| Data for this task |
● ● ● ●
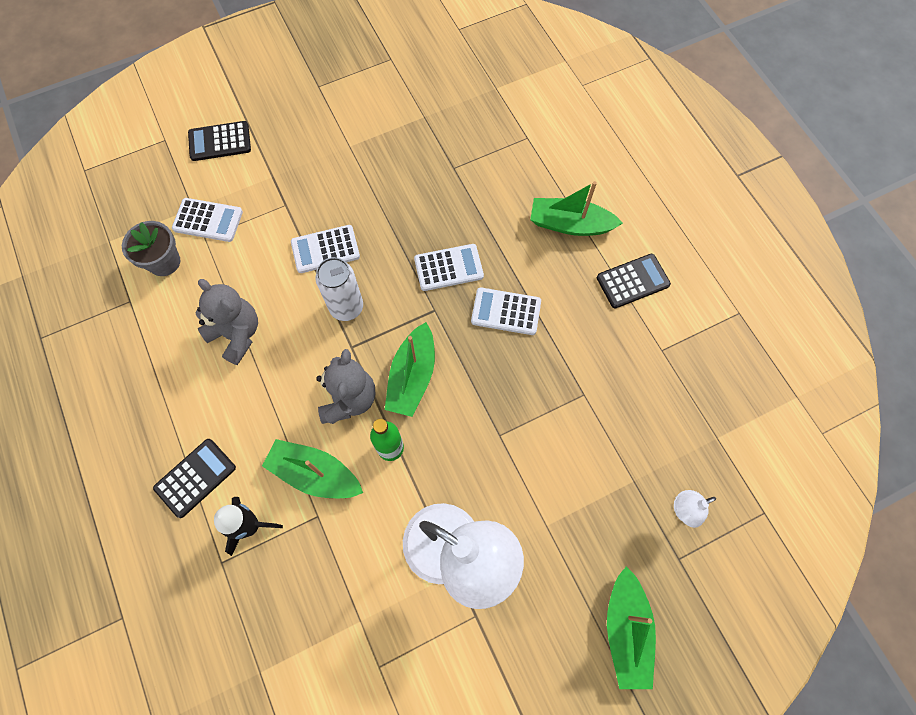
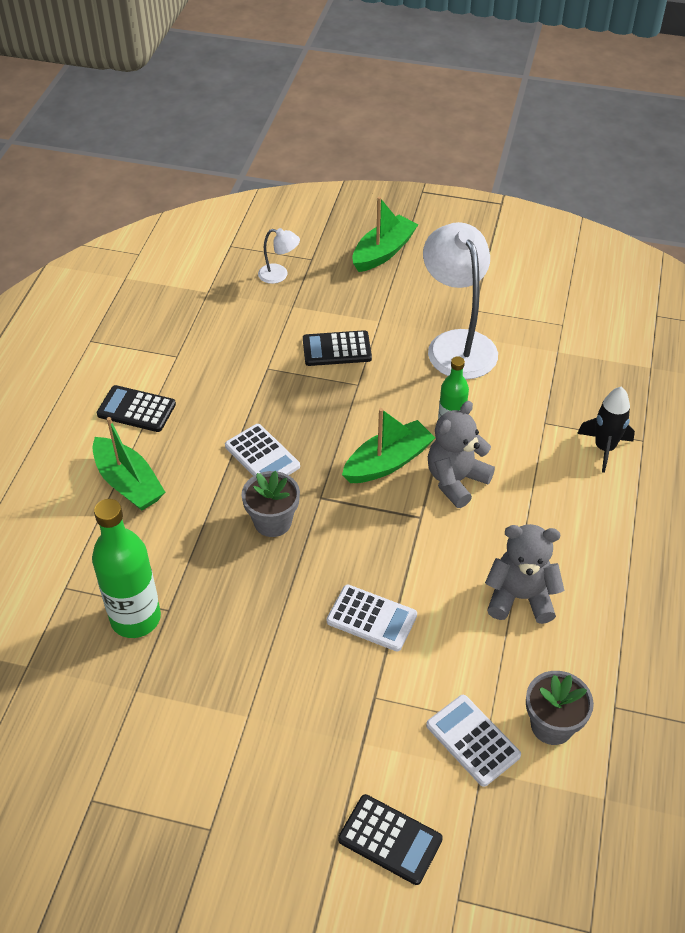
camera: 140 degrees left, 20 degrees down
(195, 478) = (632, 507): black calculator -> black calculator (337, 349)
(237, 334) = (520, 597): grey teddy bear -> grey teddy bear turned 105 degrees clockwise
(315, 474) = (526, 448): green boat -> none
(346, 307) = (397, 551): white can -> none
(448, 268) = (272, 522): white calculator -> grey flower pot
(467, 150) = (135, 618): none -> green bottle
● ● ● ●
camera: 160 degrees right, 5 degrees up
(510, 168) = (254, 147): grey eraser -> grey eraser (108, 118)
● ● ● ●
Your answer should be the lines above from the one containing "(346, 307) = (397, 551): white can -> none" through the one containing "(467, 150) = (135, 618): none -> green bottle", copied exactly and with both ends kept.

(346, 307) = (397, 551): white can -> none
(448, 268) = (272, 522): white calculator -> grey flower pot
(467, 150) = (135, 618): none -> green bottle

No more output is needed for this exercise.